* Data for processing
══════════════════════════════

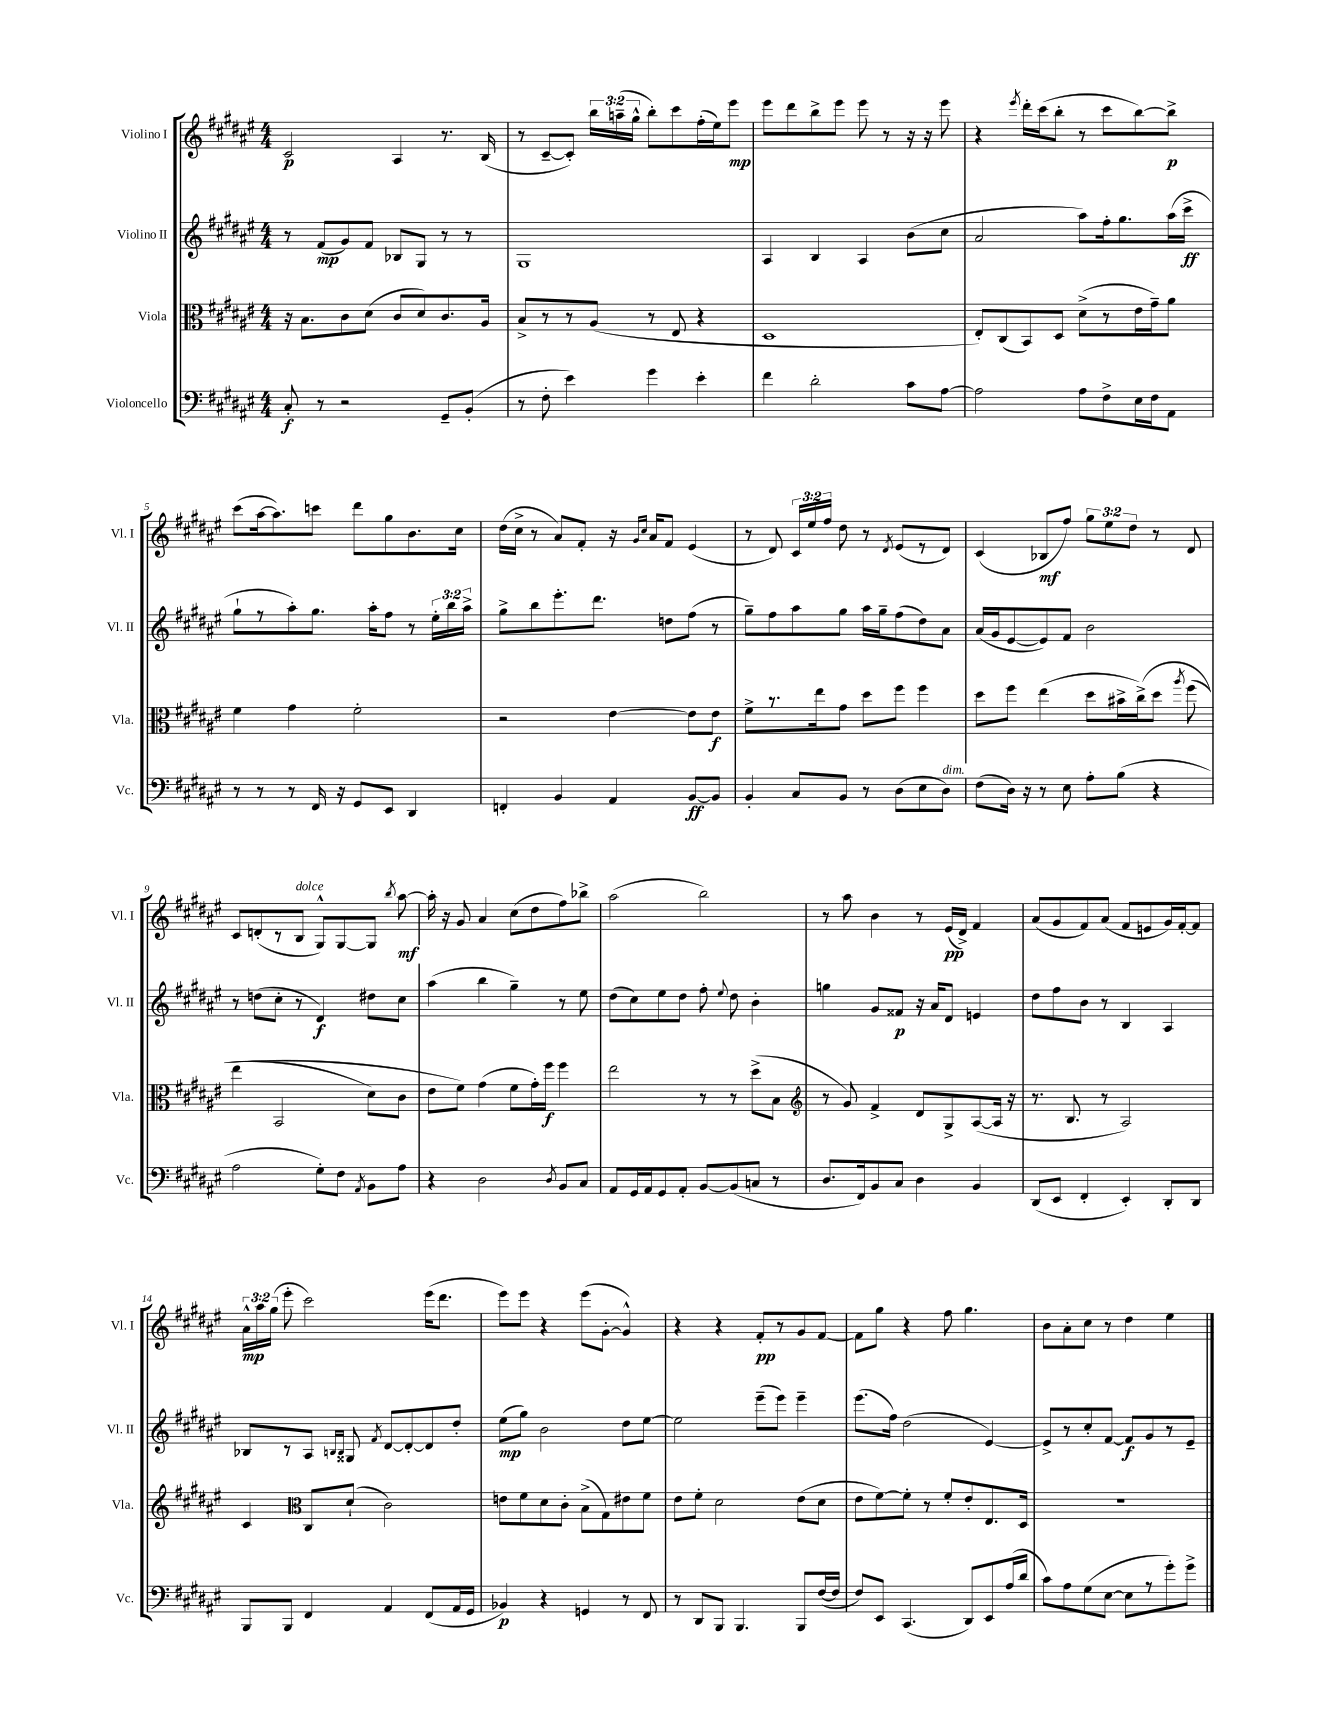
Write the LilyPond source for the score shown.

<<
\new StaffGroup <<
\new Staff = "s0" \with { instrumentName = "Violino I" shortInstrumentName = "Vl. I" } {
    \clef treble \key fis \major \numericTimeSignature \time 4/4 \override Staff.TupletNumber.text = #tuplet-number::calc-fraction-text
    \autoBeamOff cis'2\p ais4 r8. b16( |
    r8 cis'8[~-- cis'8]-.) \tuplet 3/2 { b''16[ a''16--( gis''16]-^ } b''8[-.) cis'''8 fis''16-.( eis''16) eis'''8]\mp |
    eis'''8[ dis'''8 b''8-> eis'''8] eis'''8 r8 r16 r16 eis'''8 |
    r4 \acciaccatura { eis'''8 } dis'''16[-. cis'''16( b''8]-. r8 cis'''8[ b''8~) b''8]->\p |
    cis'''8[( ais''16~ ais''8.) c'''8] dis'''8[ gis''8 b'8. cis''16] |
    dis''16[( cis''16]-> r8 ais'8[) fis'8]-. r16 \grace { gis'16[ cis''16] } ais'16[ fis'8] eis'4( |
    r8 dis'8) \tuplet 3/2 { cis'16[ eis''16 fis''16] } dis''8 r8 \acciaccatura { dis'8 } eis'8[( r8 dis'8]) |
    cis'4( bes8[\mf fis''8]) \tuplet 3/2 { gis''8[ eis''8 dis''8] } r8 dis'8 |
    cis'8[ d'8-.( r8 b8]^\markup { \italic "dolce" } gis8[-^) gis8~ gis8] \acciaccatura { b''8 } ais''8~\mf |
    ais''16-. r16 gis'8 ais'4 cis''8[( dis''8 fis''8) bes''8]-> |
    ais''2( b''2) |
    r8 ais''8 b'4 r8 eis'16[\pp( dis'16]->) fis'4 |
    ais'8[( gis'8 fis'8) ais'8]( fis'8[ e'8 gis'16) fis'16~-. fis'8] |
    \tuplet 3/2 { ais'16[-^\mp ais''16 gis''16]( } eis'''8-. cis'''2) eis'''16[( dis'''8.] |
    eis'''8[) eis'''8] r4 eis'''8[( gis'8]~-. gis'4-^) |
    r4 r4 fis'8[-.\pp r8 gis'8 fis'8]~ |
    fis'8[ gis''8] r4 fis''8 gis''4. |
    b'8[ ais'8-. cis''8] r8 dis''4 eis''4 \bar "|." |
}
\new Staff = "s1" \with { instrumentName = "Violino II" shortInstrumentName = "Vl. II" } {
    \clef treble \key fis \major \numericTimeSignature \time 4/4 \override Staff.TupletNumber.text = #tuplet-number::calc-fraction-text
    \autoBeamOff r8 fis'8[\mp( gis'8) fis'8] bes8[ gis8] r8 r8 |
    gis1 |
    ais4 b4 ais4 b'8[( cis''8] |
    ais'2 ais''8[) fis''16-. gis''8. ais''16( cis'''16]->\ff |
    gis''8[-! r8 ais''8-.) gis''8.] ais''16[-. fis''8] r8 \tuplet 3/2 { eis''16[-. b''16 ais''16]-> } |
    gis''8[-> b''8 eis'''8.-. dis'''8.] d''8[ fis''8]( r8 |
    gis''8[--) fis''8 ais''8 gis''8] ais''16[ gis''16-- fis''8( dis''8) ais'8] |
    ais'16[( gis'16 eis'8~ eis'8) fis'8] b'2 |
    r8 d''8[( cis''8]-. r8 dis'4\f) dis''8[ cis''8] |
    ais''4( b''4 gis''4--) r8 eis''8 |
    dis''8[( cis''8) eis''8 dis''8] fis''8-. \appoggiatura { eis''8 } dis''8 b'4-. |
    g''4 gis'8[ fisis'8]\p r16 ais'16[ dis'8] e'4 |
    dis''8[ fis''8 b'8] r8 b4 ais4 |
    bes8[ r8 ais8] \grace { b16[ b16] } gisis8 \acciaccatura { fis'8 } dis'8[~ dis'8~-. dis'8 dis''8]-. |
    eis''8[\mp( gis''8]) b'2 dis''8[ eis''8]~ |
    eis''2 eis'''8[--( eis'''8]) eis'''4-- |
    eis'''8.[( fis''16]) dis''2( eis'4~) |
    eis'8[-> r8 cis''8-. fis'8]~ fis'8[\f gis'8 r8 eis'8]-- \bar "|." |
}
\new Staff = "s2" \with { instrumentName = "Viola" shortInstrumentName = "Vla." } {
    \clef alto \key fis \major \numericTimeSignature \time 4/4
    \autoBeamOff r16 b8.[ cis'8 dis'8]( cis'8[ dis'8) cis'8. ais16] |
    b8[-> r8 r8 ais8]( r8 eis8 r4 |
    dis1 |
    eis8[-.) cis8( b,8) dis8] dis'8[->( r8 eis'16 gis'16--) ais'8] |
    fis'4 gis'4 fis'2-. |
    r2 eis'4~ eis'8[ eis'8]\f |
    fis'8[-> r8. eis''16 gis'8] dis''8[ fis''8] fis''4 |
    dis''8[ fis''8] eis''4( dis''8[ bis'16-> cis''16->)\( dis''8] \acciaccatura { ais''8 } fis''8( |
    eis''4 b,2 dis'8[) cis'8] |
    eis'8[ fis'8]\) gis'4( fis'8[ gis'16-.) fis''16]\f fis''4 |
    eis''2 r8 r8 dis''8[->( b8] |
    \clef treble r8 gis'8) fis'4-> dis'8[ gis8-> ais8~( ais16] r16 |
    r8. b8. r8 ais2) |
    cis'4 \clef alto cis8[ dis'8]-!( cis'2) |
    e'8[ fis'8 dis'8 cis'8]-. b8[->( gis8) eis'8 fis'8] |
    eis'8[ fis'8]-. dis'2 eis'8[( dis'8] |
    eis'8[ fis'8~) fis'8]-. r8 fis'8[-. eis'8-. eis8. dis16] |
    R1 \bar "|." |
}
\new Staff = "s3" \with { instrumentName = "Violoncello" shortInstrumentName = "Vc." } {
    \clef bass \key fis \major \numericTimeSignature \time 4/4
    \autoBeamOff cis8-.\f r8 r2 gis,8[-- b,8]-.( |
    r8 fis8-. eis'4) gis'4 eis'4-. |
    fis'4 dis'2-. cis'8[ ais8]~ |
    ais2 ais8[ fis8-> eis16 fis16 ais,8] |
    r8 r8 r8 fis,16 r16 gis,8[ eis,8] dis,4 |
    f,4-. b,4 ais,4 b,8[~\ff b,8] |
    b,4-. cis8[ b,8] r8 dis8[( eis8 dis8]^\markup { \italic "dim." }) |
    fis8[( dis16]) r16 r8 eis8 ais8[-. b8]( r4 |
    ais2 gis8[-.) fis8] \acciaccatura { ais,8 } b,8[ ais8] |
    r4 dis2 \acciaccatura { dis8 } b,8[ cis8] |
    ais,8[ gis,16 ais,16 gis,8 ais,8]-. b,8[~ b,8( c8] r8 |
    dis8.[ fis,16) b,8 cis8] dis4 b,4 |
    dis,8[( eis,8] fis,4-. eis,4-.) dis,8[-. dis,8] |
    b,,8[ b,,8] fis,4 ais,4 fis,8[( ais,16 gis,16] |
    bes,4\p) r4 g,4 r8 fis,8 |
    r8 dis,8[ b,,8] b,,4. b,,8[ fis16~( fis16] |
    fis8[) eis,8] cis,4.( dis,8[) eis,8 ais16( dis'16] |
    cis'8[) ais8 gis8( eis8]~ eis8[ r8 gis'8-.) gis'8]-> \bar "|." |
}
>>
>>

══════════════════════════════

* Task brief
Pick out every line of the records above that contains the string "italic". Case counts.

* Task solution
    cis'8[ d'8-.( r8 b8]^\markup { \italic "dolce" } gis8[-^) gis8~ gis8] \acciaccatura { b''8 } ais''8~\mf |
    b,4-. cis8[ b,8] r8 dis8[( eis8 dis8]^\markup { \italic "dim." }) |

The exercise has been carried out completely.